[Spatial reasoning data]
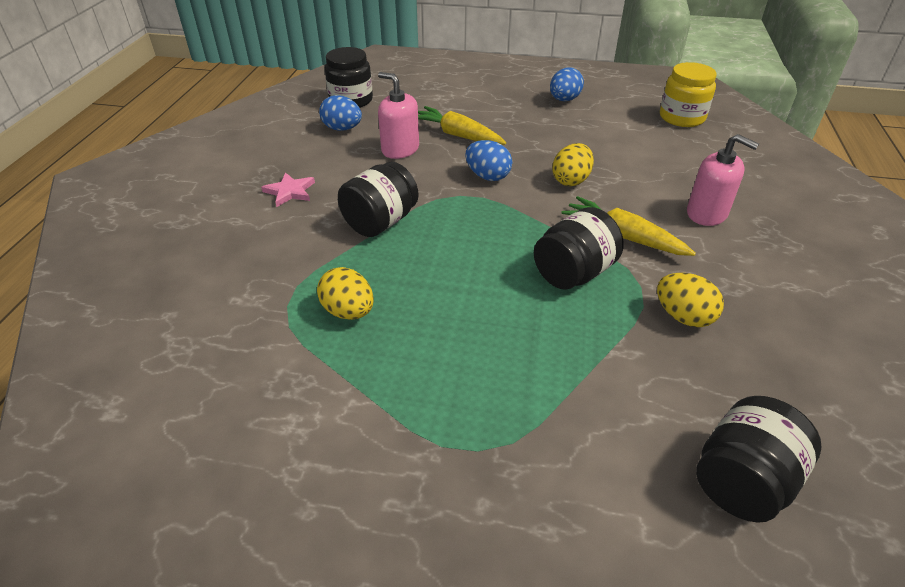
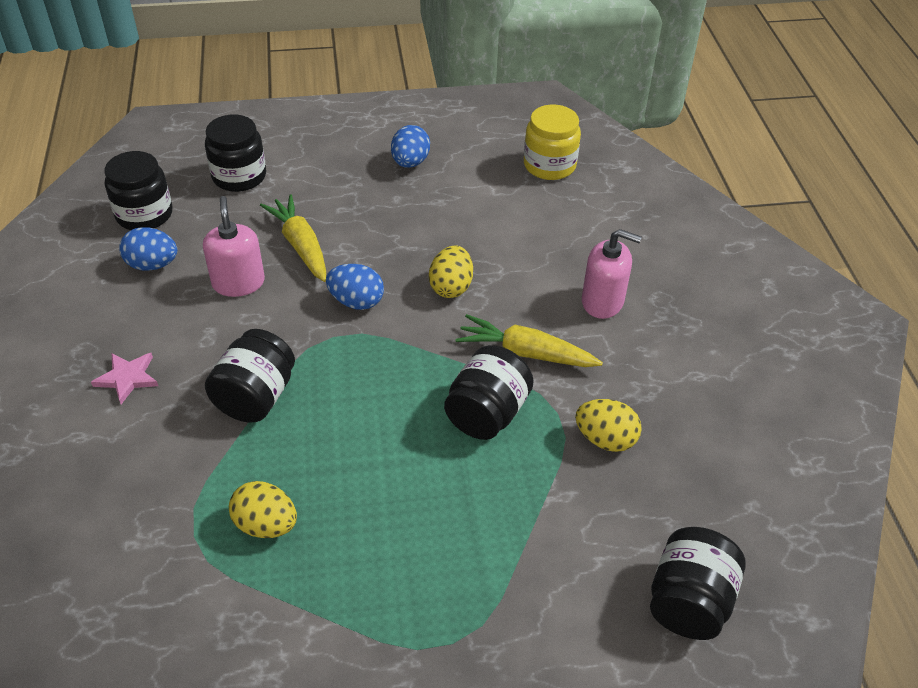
camera: 20 degrees left, 5 degrees up
(400, 149) = (238, 283): pink soap dispenser -> pink soap dispenser turned 60 degrees clockwise
(429, 89) = (239, 176): none -> black jar
(457, 135) = (300, 245): yellow carrot -> yellow carrot turned 45 degrees clockwise

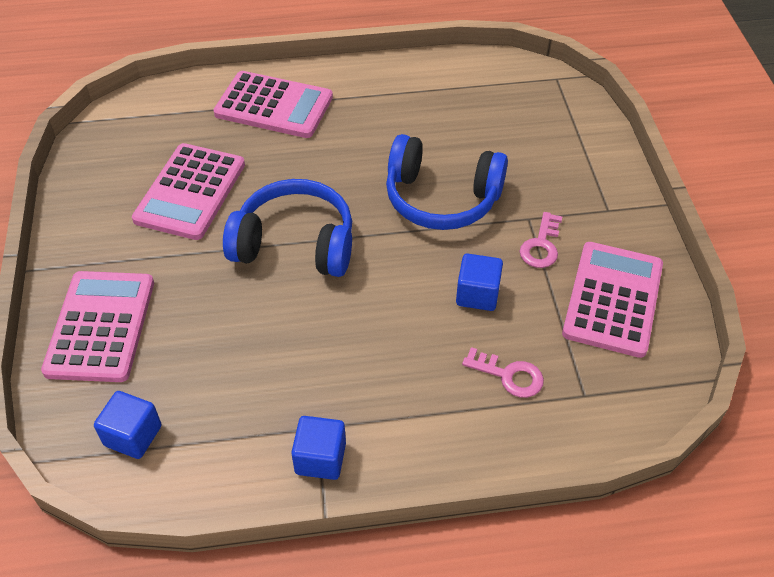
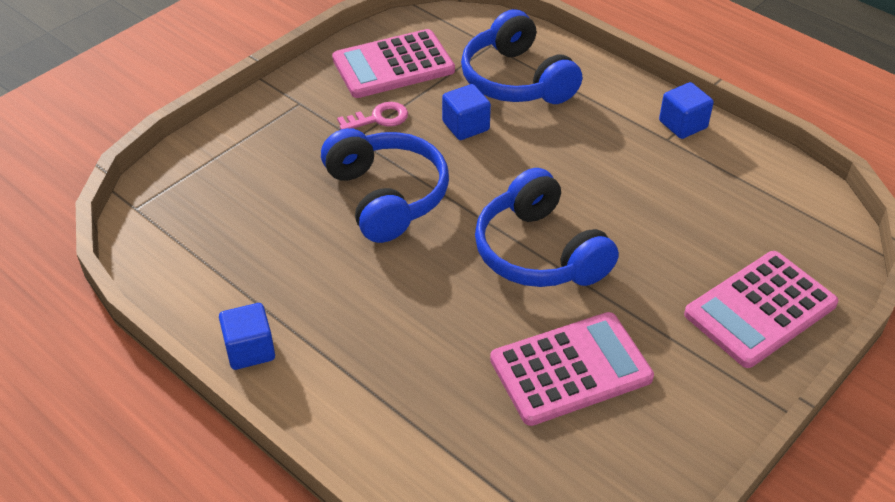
camera: 130 degrees left, 5 degrees down
(133, 435) = (796, 219): blue cube -> blue cube (250, 350)
(274, 106) = (385, 397): pink calculator -> none
(509, 375) = (516, 80): pink key -> blue headphones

BRIEF.
When you reproduce the data shown above, keep each line exact and omit every picture.

RESULT.
camera: 20 degrees left, 5 degrees up
(400, 149) = (238, 283): pink soap dispenser -> pink soap dispenser turned 60 degrees clockwise
(429, 89) = (239, 176): none -> black jar
(457, 135) = (300, 245): yellow carrot -> yellow carrot turned 45 degrees clockwise

camera: 130 degrees left, 5 degrees down
(133, 435) = (796, 219): blue cube -> blue cube (250, 350)
(274, 106) = (385, 397): pink calculator -> none
(509, 375) = (516, 80): pink key -> blue headphones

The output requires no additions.